• _YOUR TASK_:
All entries are to be quoted exactly; the images stay out of the copy.

......

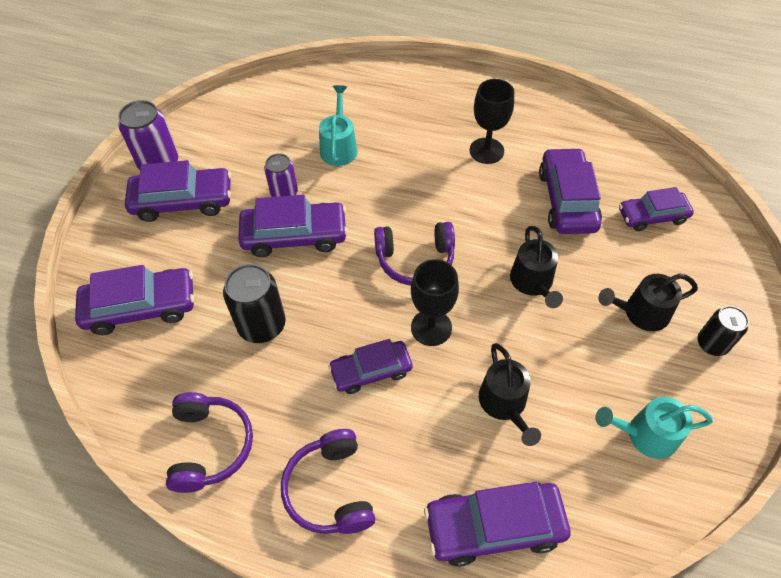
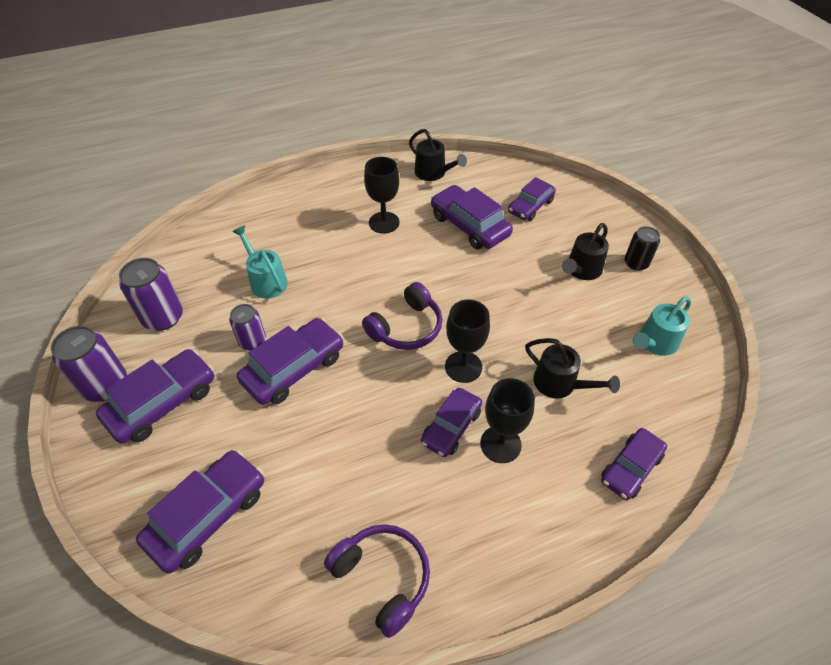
camera: 40 degrees left, 5 degrees down
(239, 132) = (163, 317): none -> purple can
(262, 325) = (333, 453): black can -> none
(330, 490) = (505, 533): purple headphones -> none
(398, 416) = (500, 444): none -> black goblet
(494, 526) = (630, 468): purple car -> purple car, size x0.66
(533, 283) = (500, 293): black watering can -> black watering can (433, 173)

......

• _ANSWER TO THIS PROBLEM_:
camera: 40 degrees left, 5 degrees down
(239, 132) = (163, 317): none -> purple can
(262, 325) = (333, 453): black can -> none
(330, 490) = (505, 533): purple headphones -> none
(398, 416) = (500, 444): none -> black goblet
(494, 526) = (630, 468): purple car -> purple car, size x0.66
(533, 283) = (500, 293): black watering can -> black watering can (433, 173)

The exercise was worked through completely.